**Provided data**
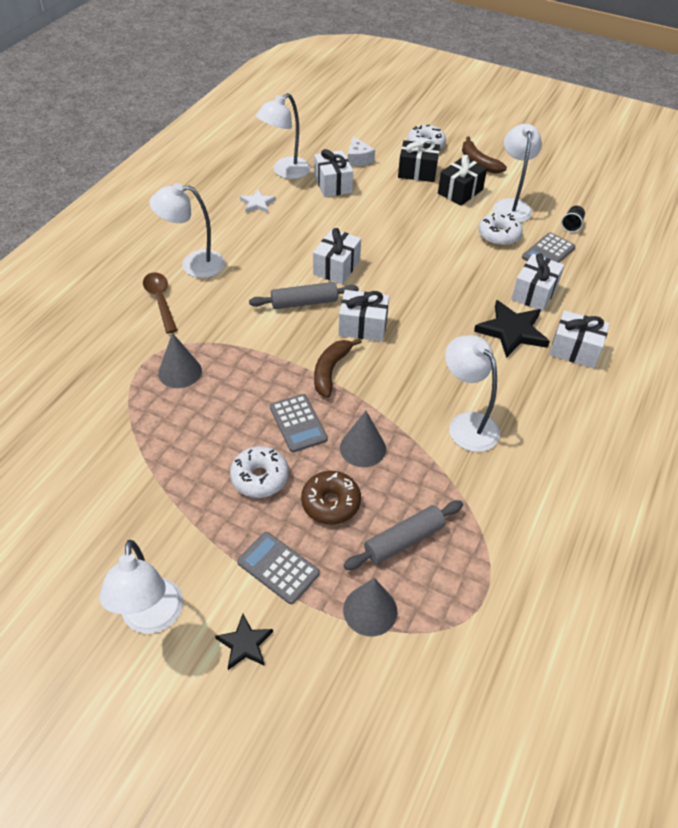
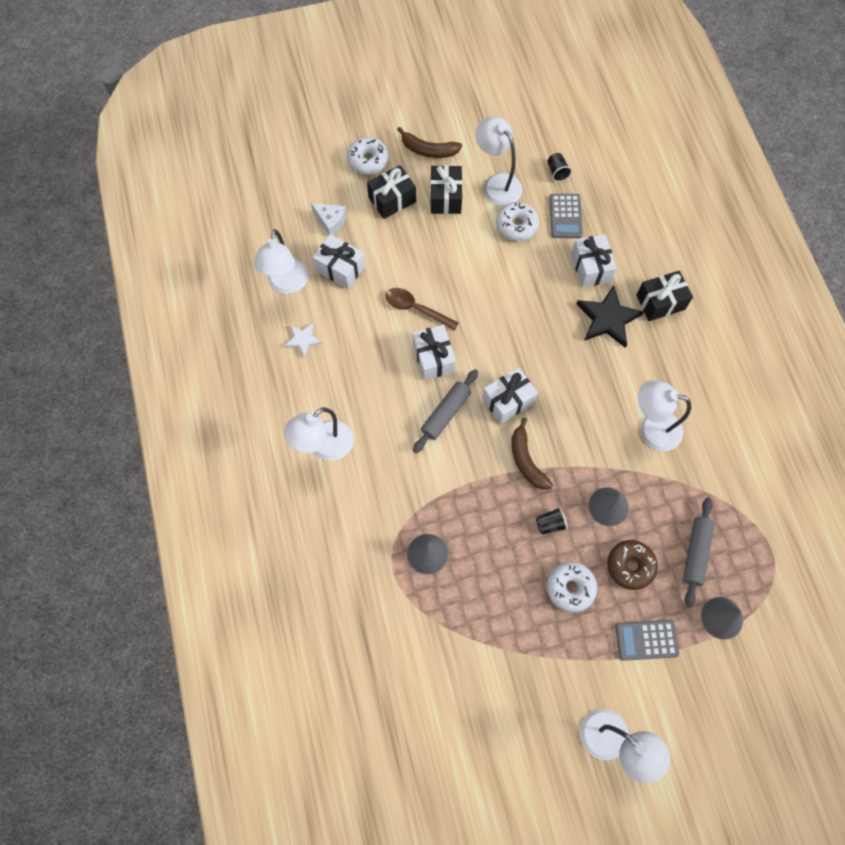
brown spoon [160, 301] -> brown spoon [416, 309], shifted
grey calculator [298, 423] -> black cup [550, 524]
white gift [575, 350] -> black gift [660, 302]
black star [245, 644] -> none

**Assignment**
Where a picture appears, omit it, and otherwise retype the material exactly.

**Completed exercise**
brown spoon [160, 301] -> brown spoon [416, 309], shifted
grey calculator [298, 423] -> black cup [550, 524]
white gift [575, 350] -> black gift [660, 302]
black star [245, 644] -> none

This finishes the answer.